Aim of the exercise: Please could you give again the lines from the one holding "(160, 234) = (426, 183): turquoise" through the final line of the data below, exactly, with no other lines?

[Scene difference descriptions]
************

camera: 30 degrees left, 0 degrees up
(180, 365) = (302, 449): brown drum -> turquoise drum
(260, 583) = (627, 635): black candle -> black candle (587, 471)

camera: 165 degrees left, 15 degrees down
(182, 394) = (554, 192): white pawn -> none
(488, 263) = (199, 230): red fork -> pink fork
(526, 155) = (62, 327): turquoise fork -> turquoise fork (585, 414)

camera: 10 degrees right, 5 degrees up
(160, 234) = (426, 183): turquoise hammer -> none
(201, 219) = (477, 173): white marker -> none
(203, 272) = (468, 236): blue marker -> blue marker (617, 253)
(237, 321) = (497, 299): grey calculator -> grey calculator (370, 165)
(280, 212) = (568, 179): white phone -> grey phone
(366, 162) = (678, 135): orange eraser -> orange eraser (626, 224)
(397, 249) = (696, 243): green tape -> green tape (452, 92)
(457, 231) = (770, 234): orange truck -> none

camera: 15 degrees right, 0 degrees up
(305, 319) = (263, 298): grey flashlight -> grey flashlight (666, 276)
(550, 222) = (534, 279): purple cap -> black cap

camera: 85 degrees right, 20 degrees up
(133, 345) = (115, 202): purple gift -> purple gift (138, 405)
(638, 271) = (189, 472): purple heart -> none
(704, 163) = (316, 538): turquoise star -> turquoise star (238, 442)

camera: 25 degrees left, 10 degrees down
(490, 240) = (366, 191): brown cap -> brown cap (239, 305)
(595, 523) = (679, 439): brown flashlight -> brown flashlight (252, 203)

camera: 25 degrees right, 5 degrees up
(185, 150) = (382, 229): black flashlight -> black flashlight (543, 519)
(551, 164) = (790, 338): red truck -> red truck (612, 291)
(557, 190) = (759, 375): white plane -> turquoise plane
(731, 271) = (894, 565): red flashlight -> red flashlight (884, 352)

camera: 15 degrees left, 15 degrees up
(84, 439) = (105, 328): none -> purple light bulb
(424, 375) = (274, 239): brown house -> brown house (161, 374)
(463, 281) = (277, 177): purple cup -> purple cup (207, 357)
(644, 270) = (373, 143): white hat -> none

************

Answer area:
(160, 234) = (426, 183): turquoise hammer -> none
(201, 219) = (477, 173): white marker -> none
(203, 272) = (468, 236): blue marker -> blue marker (617, 253)
(237, 321) = (497, 299): grey calculator -> grey calculator (370, 165)
(280, 212) = (568, 179): white phone -> grey phone
(366, 162) = (678, 135): orange eraser -> orange eraser (626, 224)
(397, 249) = (696, 243): green tape -> green tape (452, 92)
(457, 231) = (770, 234): orange truck -> none

camera: 15 degrees right, 0 degrees up
(305, 319) = (263, 298): grey flashlight -> grey flashlight (666, 276)
(550, 222) = (534, 279): purple cap -> black cap

camera: 85 degrees right, 20 degrees up
(133, 345) = (115, 202): purple gift -> purple gift (138, 405)
(638, 271) = (189, 472): purple heart -> none
(704, 163) = (316, 538): turquoise star -> turquoise star (238, 442)

camera: 25 degrees left, 10 degrees down
(490, 240) = (366, 191): brown cap -> brown cap (239, 305)
(595, 523) = (679, 439): brown flashlight -> brown flashlight (252, 203)

camera: 25 degrees right, 5 degrees up
(185, 150) = (382, 229): black flashlight -> black flashlight (543, 519)
(551, 164) = (790, 338): red truck -> red truck (612, 291)
(557, 190) = (759, 375): white plane -> turquoise plane
(731, 271) = (894, 565): red flashlight -> red flashlight (884, 352)

camera: 15 degrees left, 15 degrees up
(84, 439) = (105, 328): none -> purple light bulb
(424, 375) = (274, 239): brown house -> brown house (161, 374)
(463, 281) = (277, 177): purple cup -> purple cup (207, 357)
(644, 270) = (373, 143): white hat -> none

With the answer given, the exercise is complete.